◆ **Information provided**
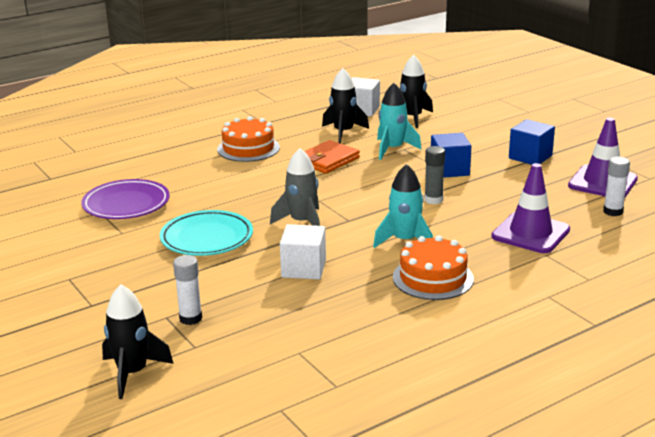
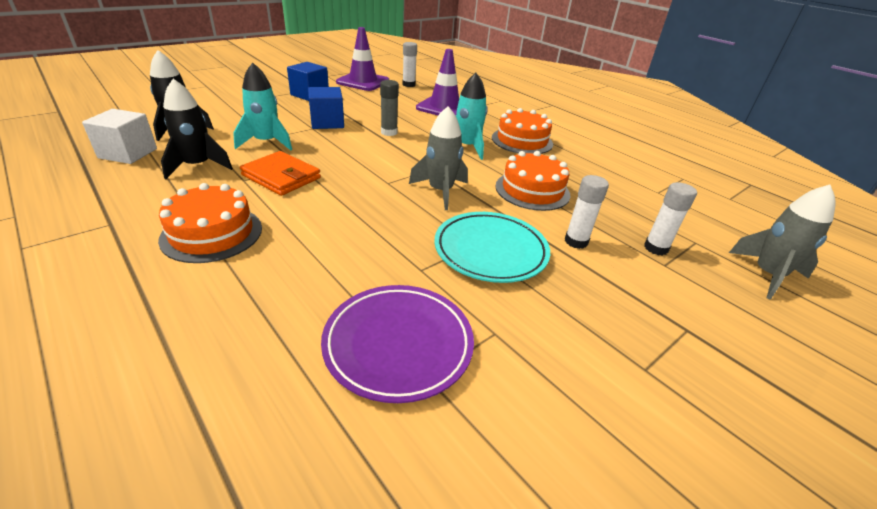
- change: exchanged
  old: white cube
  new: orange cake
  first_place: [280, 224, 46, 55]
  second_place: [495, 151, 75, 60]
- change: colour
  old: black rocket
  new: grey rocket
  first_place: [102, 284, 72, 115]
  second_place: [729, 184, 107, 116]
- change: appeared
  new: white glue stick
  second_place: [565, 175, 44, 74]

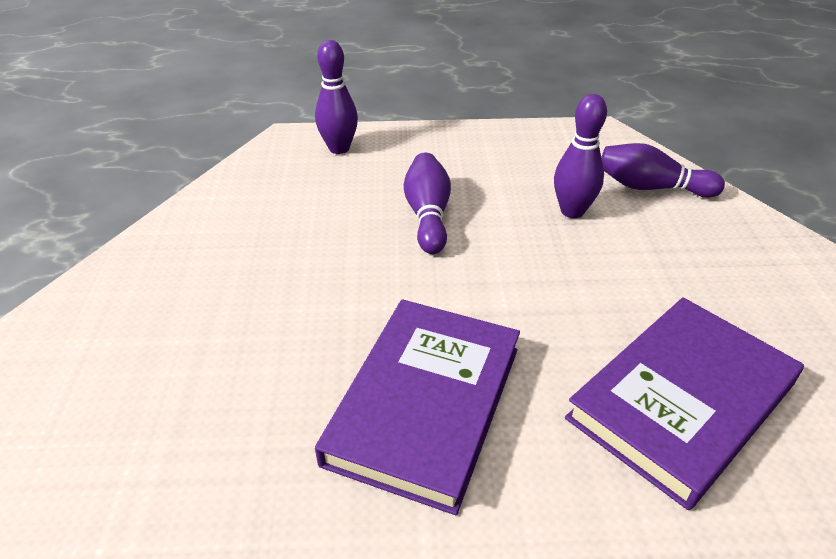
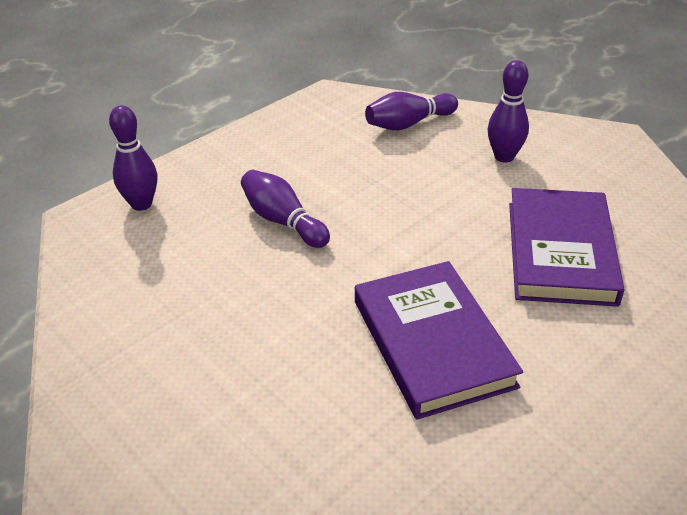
- change: relocated
  old: purple bowling pin
  first_place: [554, 94, 53, 124]
  second_place: [488, 60, 41, 103]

◆ **Requirement**
Only the lines from the one with "- change: appeared" through the final line of the entries belong in the answer, set down exactly, with both ends included and no pictures.

◆ **Response area**
- change: appeared
  new: white glue stick
  second_place: [565, 175, 44, 74]

- change: relocated
  old: purple bowling pin
  first_place: [554, 94, 53, 124]
  second_place: [488, 60, 41, 103]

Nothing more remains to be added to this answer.